• [Description of the task]
Retype the listing exactly. Leave out the images.

• [Provided material]
= = = = = = =
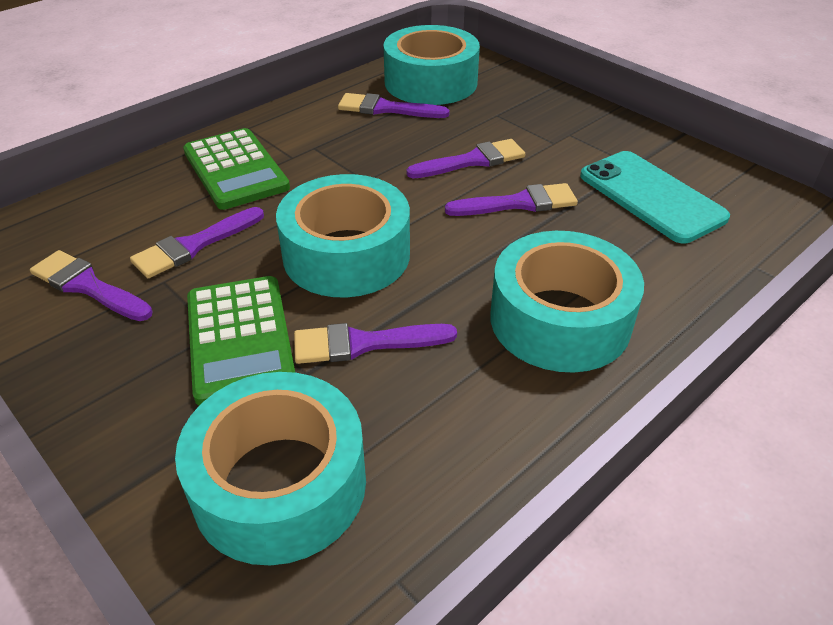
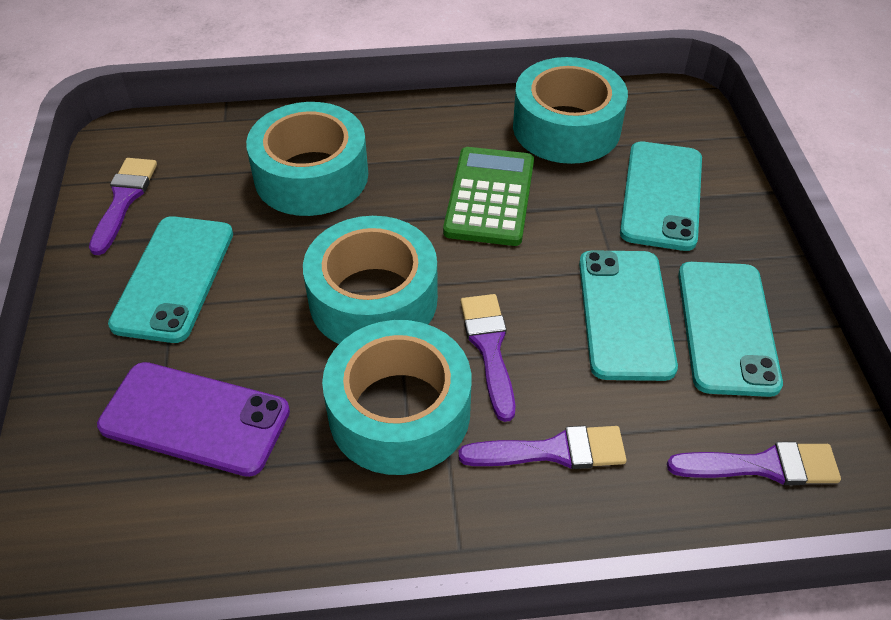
green calculator: 2 -> 1
purple brush: 6 -> 4
purple phone: 0 -> 1
turquoise phone: 1 -> 4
= = = = = = =
• [Solution for this task]
green calculator: 2 -> 1
purple brush: 6 -> 4
purple phone: 0 -> 1
turquoise phone: 1 -> 4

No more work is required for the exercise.